*YOUR ASSIGNMENT*
Filter the records below, keeping only lines with the string "brown".
THE DATA Block Start
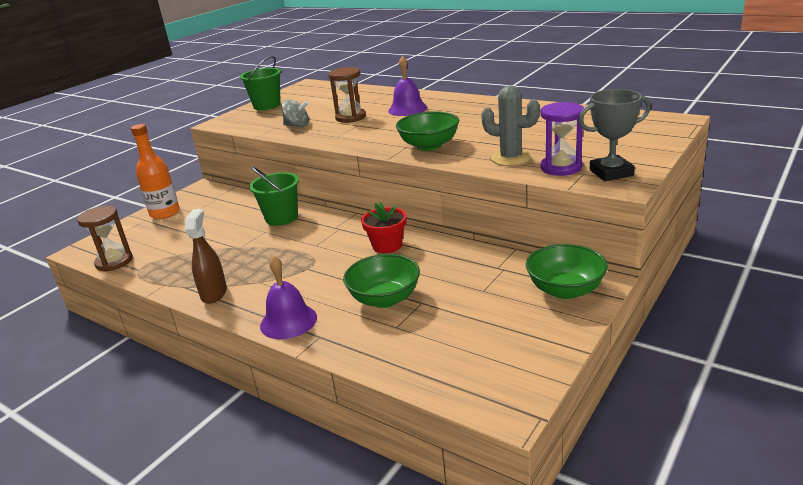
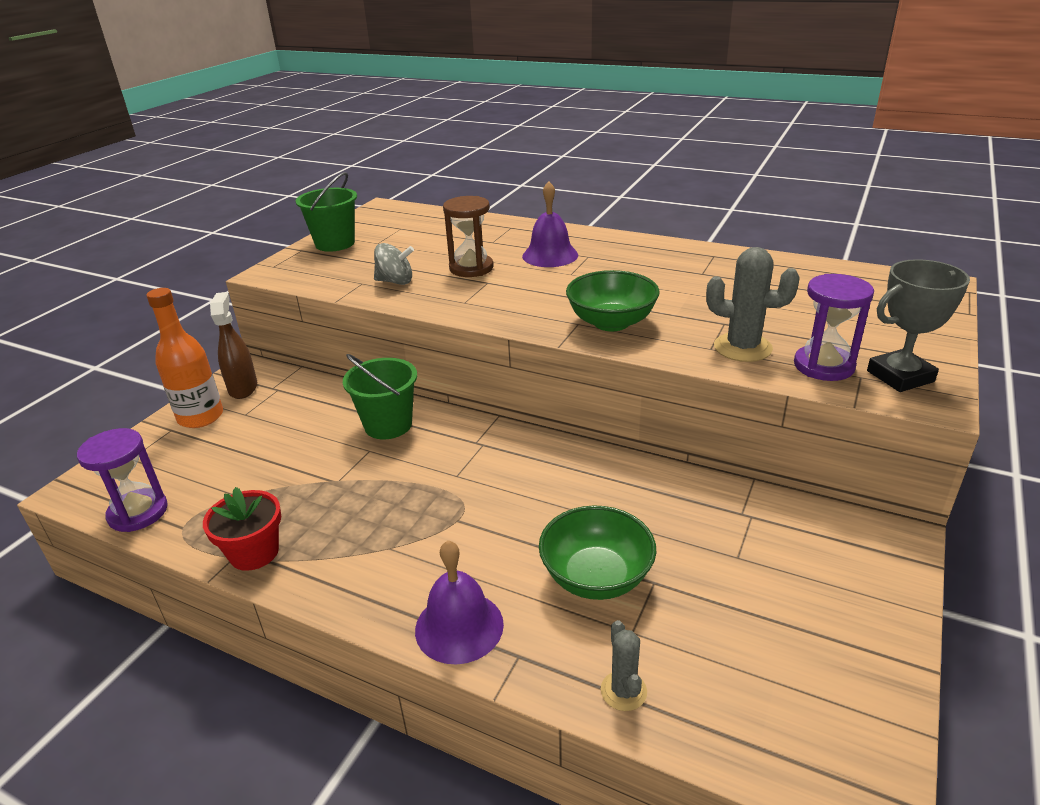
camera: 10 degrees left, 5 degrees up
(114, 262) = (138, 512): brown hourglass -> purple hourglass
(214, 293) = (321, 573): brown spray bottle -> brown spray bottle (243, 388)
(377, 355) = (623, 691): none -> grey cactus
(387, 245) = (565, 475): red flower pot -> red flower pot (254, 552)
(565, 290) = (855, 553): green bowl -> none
THE DATA Block End
*ANSWER*
(114, 262) = (138, 512): brown hourglass -> purple hourglass
(214, 293) = (321, 573): brown spray bottle -> brown spray bottle (243, 388)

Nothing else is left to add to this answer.